Work required >> Recast all the rows below as a Markdown table with two columns, Number and Text. Give each non-blank line its own entry, numbered in order, and skip the blank lines.
## BEGIN Entries provided
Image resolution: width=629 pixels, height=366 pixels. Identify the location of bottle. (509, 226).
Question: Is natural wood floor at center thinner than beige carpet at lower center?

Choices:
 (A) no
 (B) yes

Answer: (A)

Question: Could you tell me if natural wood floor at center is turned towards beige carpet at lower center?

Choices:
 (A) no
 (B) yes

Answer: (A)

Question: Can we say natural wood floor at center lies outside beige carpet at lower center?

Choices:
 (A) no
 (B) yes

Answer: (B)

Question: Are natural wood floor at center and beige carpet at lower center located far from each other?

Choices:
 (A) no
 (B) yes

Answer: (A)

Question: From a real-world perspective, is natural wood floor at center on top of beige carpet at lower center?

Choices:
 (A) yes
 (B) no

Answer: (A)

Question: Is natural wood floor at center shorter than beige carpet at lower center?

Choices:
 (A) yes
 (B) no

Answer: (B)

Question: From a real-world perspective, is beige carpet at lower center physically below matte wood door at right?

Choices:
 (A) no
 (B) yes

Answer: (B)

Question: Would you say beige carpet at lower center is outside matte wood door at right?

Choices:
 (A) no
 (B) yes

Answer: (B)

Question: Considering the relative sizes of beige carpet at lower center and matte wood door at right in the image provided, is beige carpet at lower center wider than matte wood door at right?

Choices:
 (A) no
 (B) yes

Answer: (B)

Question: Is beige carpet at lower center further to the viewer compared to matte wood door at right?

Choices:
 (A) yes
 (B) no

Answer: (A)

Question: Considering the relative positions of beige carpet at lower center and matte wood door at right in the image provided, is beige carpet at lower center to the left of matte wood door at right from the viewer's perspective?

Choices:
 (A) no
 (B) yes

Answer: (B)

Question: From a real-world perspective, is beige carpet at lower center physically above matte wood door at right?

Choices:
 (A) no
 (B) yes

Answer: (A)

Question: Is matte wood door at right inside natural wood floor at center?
## END Entries provided
Worked answer >>
| Number | Text |
|---|---|
| 1 | Image resolution: width=629 pixels, height=366 pixels. Identify the location of bottle. (509, 226). |
| 2 | Question: Is natural wood floor at center thinner than beige carpet at lower center? |
| 3 | Choices: |
| 4 |  (A) no |
| 5 |  (B) yes |
| 6 | Answer: (A) |
| 7 | Question: Could you tell me if natural wood floor at center is turned towards beige carpet at lower center? |
| 8 | Choices: |
| 9 |  (A) no |
| 10 |  (B) yes |
| 11 | Answer: (A) |
| 12 | Question: Can we say natural wood floor at center lies outside beige carpet at lower center? |
| 13 | Choices: |
| 14 |  (A) no |
| 15 |  (B) yes |
| 16 | Answer: (B) |
| 17 | Question: Are natural wood floor at center and beige carpet at lower center located far from each other? |
| 18 | Choices: |
| 19 |  (A) no |
| 20 |  (B) yes |
| 21 | Answer: (A) |
| 22 | Question: From a real-world perspective, is natural wood floor at center on top of beige carpet at lower center? |
| 23 | Choices: |
| 24 |  (A) yes |
| 25 |  (B) no |
| 26 | Answer: (A) |
| 27 | Question: Is natural wood floor at center shorter than beige carpet at lower center? |
| 28 | Choices: |
| 29 |  (A) yes |
| 30 |  (B) no |
| 31 | Answer: (B) |
| 32 | Question: From a real-world perspective, is beige carpet at lower center physically below matte wood door at right? |
| 33 | Choices: |
| 34 |  (A) no |
| 35 |  (B) yes |
| 36 | Answer: (B) |
| 37 | Question: Would you say beige carpet at lower center is outside matte wood door at right? |
| 38 | Choices: |
| 39 |  (A) no |
| 40 |  (B) yes |
| 41 | Answer: (B) |
| 42 | Question: Considering the relative sizes of beige carpet at lower center and matte wood door at right in the image provided, is beige carpet at lower center wider than matte wood door at right? |
| 43 | Choices: |
| 44 |  (A) no |
| 45 |  (B) yes |
| 46 | Answer: (B) |
| 47 | Question: Is beige carpet at lower center further to the viewer compared to matte wood door at right? |
| 48 | Choices: |
| 49 |  (A) yes |
| 50 |  (B) no |
| 51 | Answer: (A) |
| 52 | Question: Considering the relative positions of beige carpet at lower center and matte wood door at right in the image provided, is beige carpet at lower center to the left of matte wood door at right from the viewer's perspective? |
| 53 | Choices: |
| 54 |  (A) no |
| 55 |  (B) yes |
| 56 | Answer: (B) |
| 57 | Question: From a real-world perspective, is beige carpet at lower center physically above matte wood door at right? |
| 58 | Choices: |
| 59 |  (A) no |
| 60 |  (B) yes |
| 61 | Answer: (A) |
| 62 | Question: Is matte wood door at right inside natural wood floor at center? |